Colored shape tracking data
"""
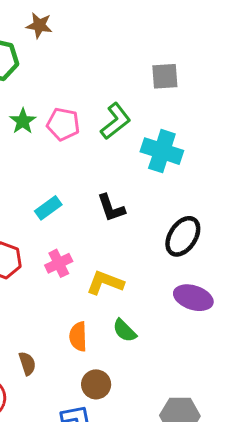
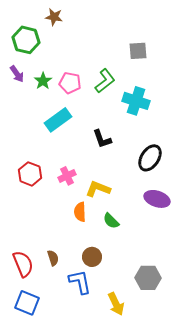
cyan rectangle: (48, 208) -> (58, 120), moved, size x1.5
orange semicircle: (78, 337) -> (80, 212), moved
brown semicircle: (27, 363) -> (53, 258), moved

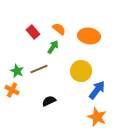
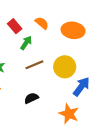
green arrow: (53, 47) -> (26, 43), moved
brown line: (39, 69) -> (34, 65), moved
orange star: (97, 117) -> (69, 114), moved

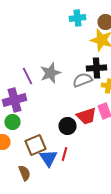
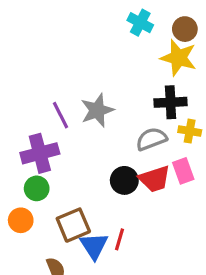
cyan cross: (78, 18) -> (140, 23), turned 35
gray semicircle: (82, 80) -> (151, 139), moved
black circle: (68, 126) -> (124, 180), moved

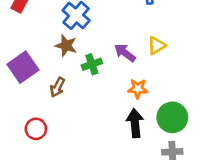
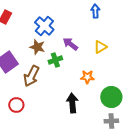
purple arrow: (125, 53) -> (70, 44), moved
brown arrow: (57, 87) -> (31, 76), size x1.5
black arrow: (135, 123) -> (72, 103), moved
"""
**Instructions for the task:**
Among the entries, find each line that includes the string "semicircle" and copy it.

**The answer:**
orange semicircle: (78, 337) -> (80, 212), moved
brown semicircle: (27, 363) -> (53, 258), moved
gray semicircle: (82, 80) -> (151, 139), moved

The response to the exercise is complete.